(Entries shown Opens)

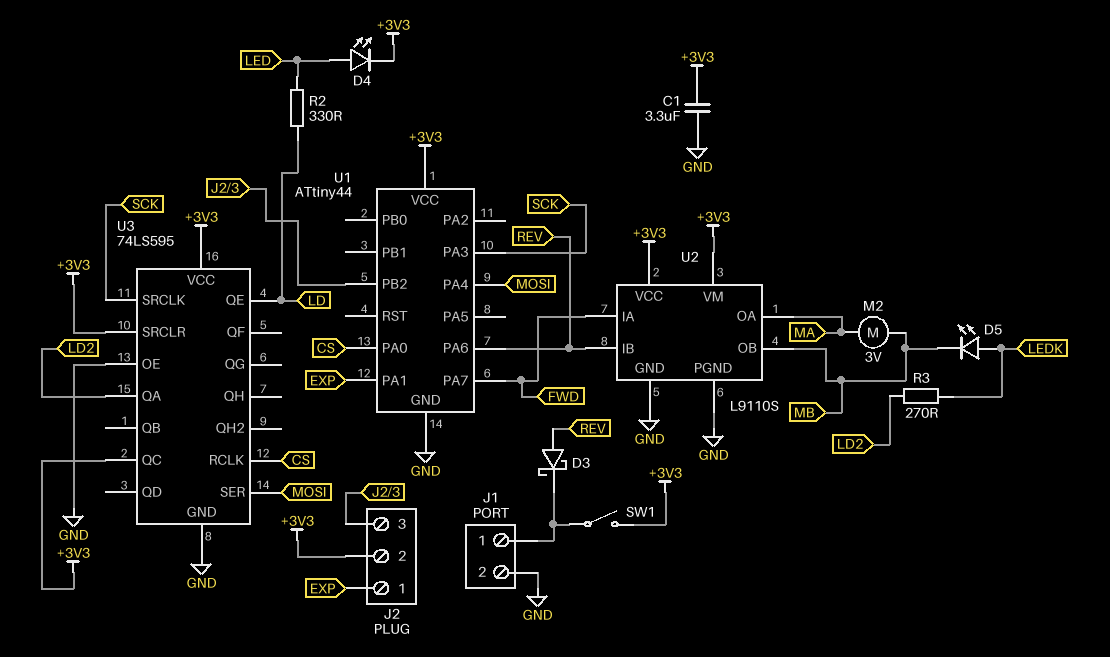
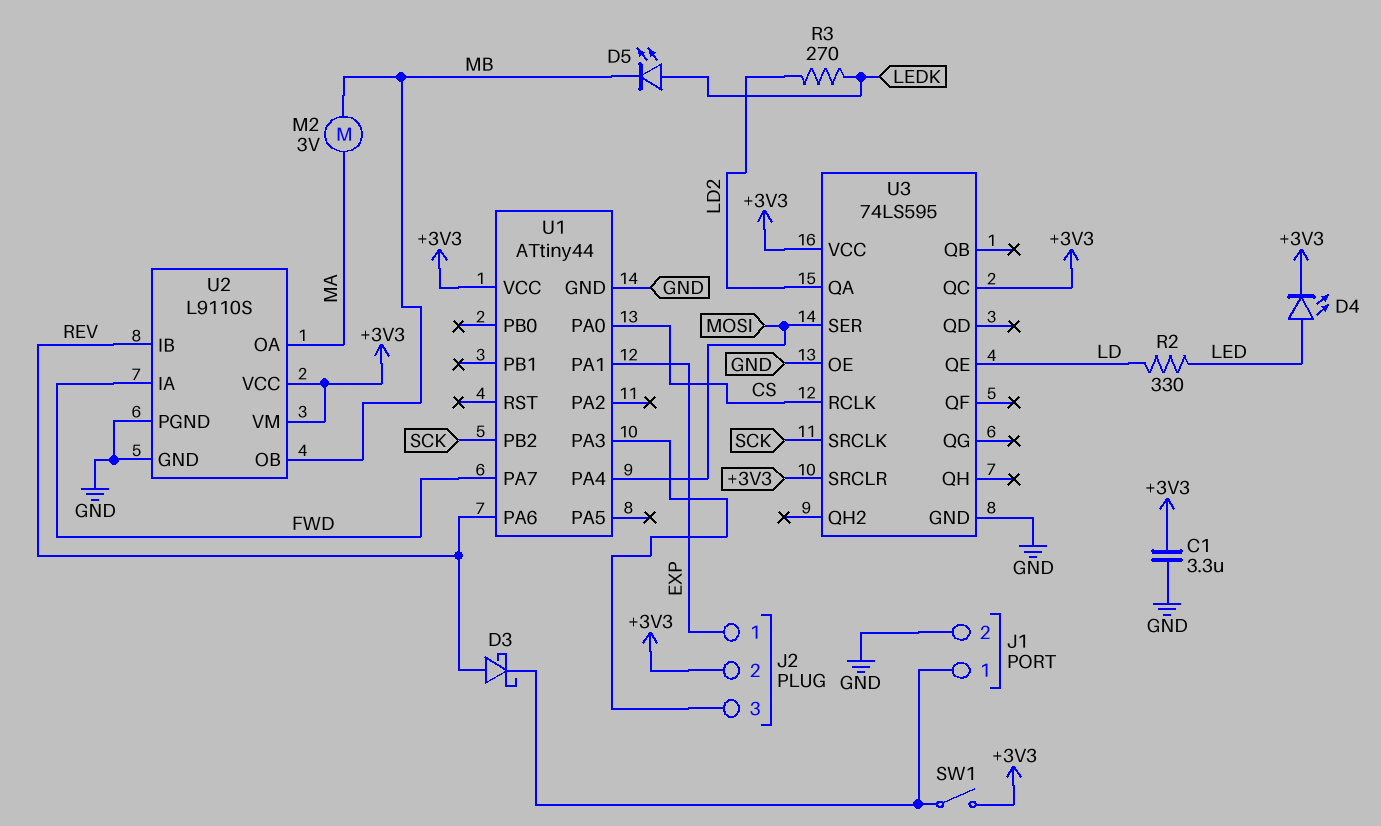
U1 pin PA3: SCK -> J2/3
U1 pin PB2: J2/3 -> SCK

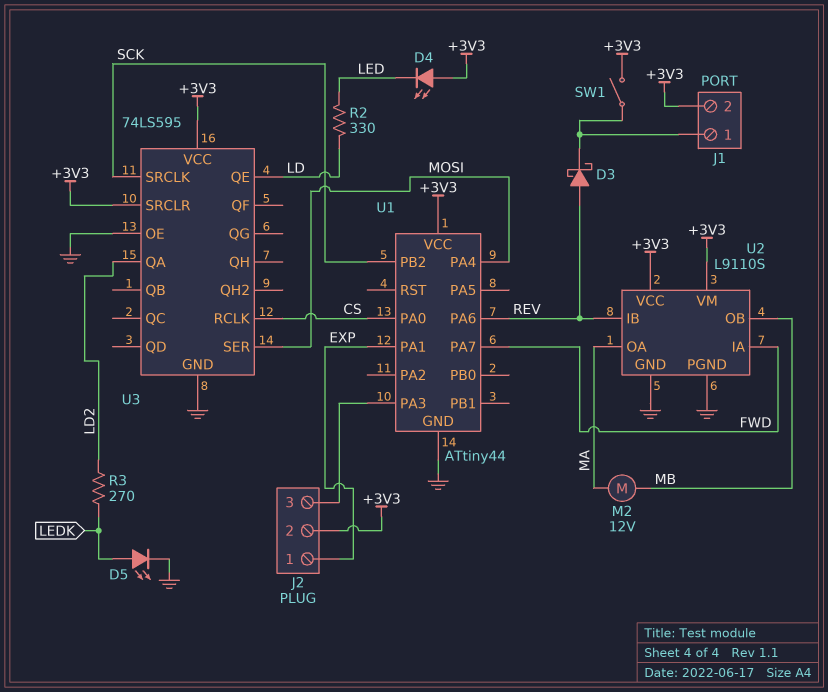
C1: 3.3uF (+3V3, GND) -> none
D4: LED (A LED, K +3V3) -> LED (A +3V3, K LED)
D5: LED (A LEDK, K MB) -> LED (A LEDK, K GND)
J1 pin 2: GND -> +3V3
M2: motor 3V (MA, MB) -> motor 12V (MA, MB)
U3 pin QC: +3V3 -> none

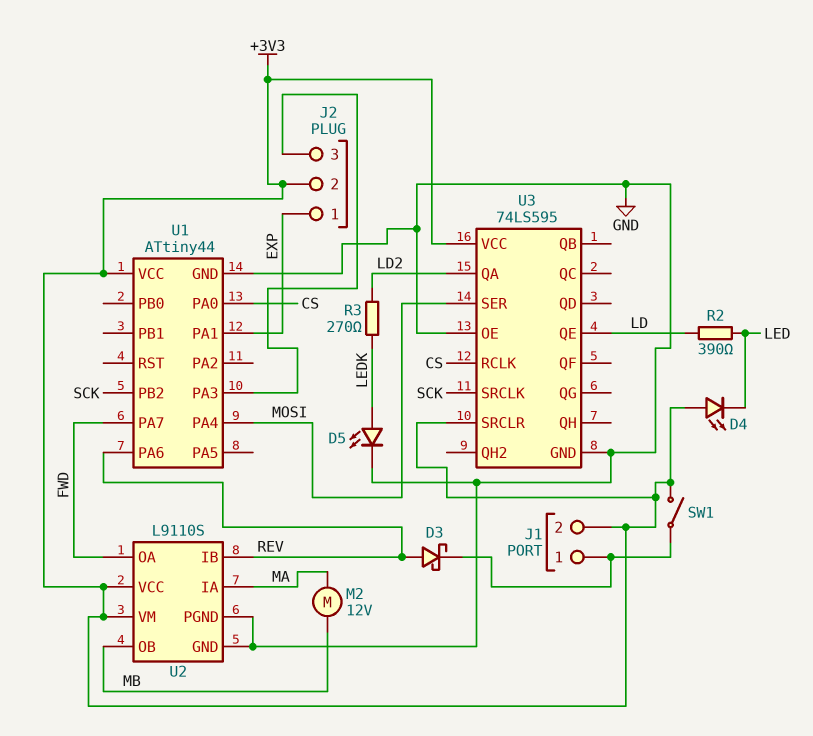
R2: 330 (LD, LED) -> 390 (LD, LED)
U2 pin IA: FWD -> MA
U2 pin OA: MA -> FWD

(Entries shown Closes)

- _Exercise_:
Each line of the data that holds "none" should be reported.

- _Written solution_:
C1: 3.3uF (+3V3, GND) -> none
U3 pin QC: +3V3 -> none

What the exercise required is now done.